■ Source material
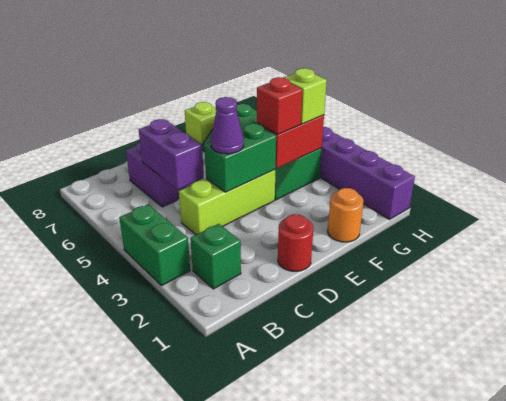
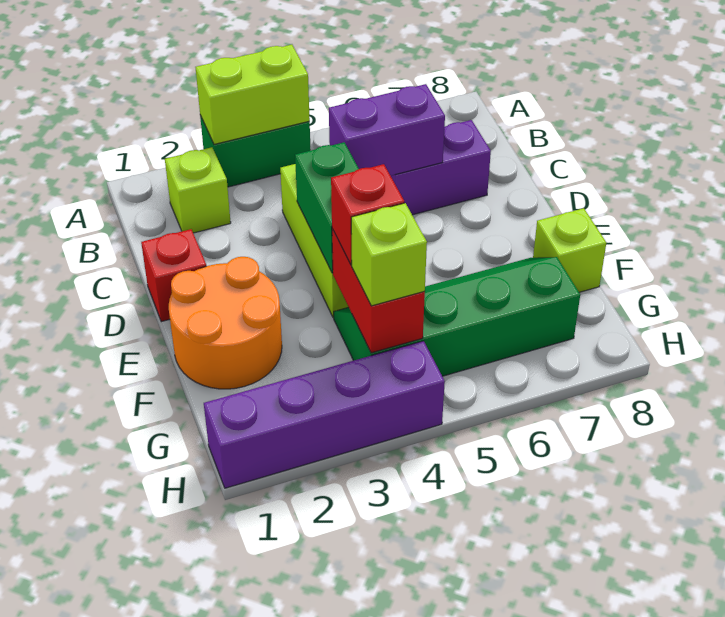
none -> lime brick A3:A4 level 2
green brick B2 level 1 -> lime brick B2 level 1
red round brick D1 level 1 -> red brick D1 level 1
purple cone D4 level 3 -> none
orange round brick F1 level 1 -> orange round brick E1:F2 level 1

* * *

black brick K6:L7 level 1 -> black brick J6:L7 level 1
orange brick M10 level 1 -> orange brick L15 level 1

■ Required action
Where a line of the data contains "brick", copy that line.

■ Exercise response
none -> lime brick A3:A4 level 2
green brick B2 level 1 -> lime brick B2 level 1
red round brick D1 level 1 -> red brick D1 level 1
orange round brick F1 level 1 -> orange round brick E1:F2 level 1
black brick K6:L7 level 1 -> black brick J6:L7 level 1
orange brick M10 level 1 -> orange brick L15 level 1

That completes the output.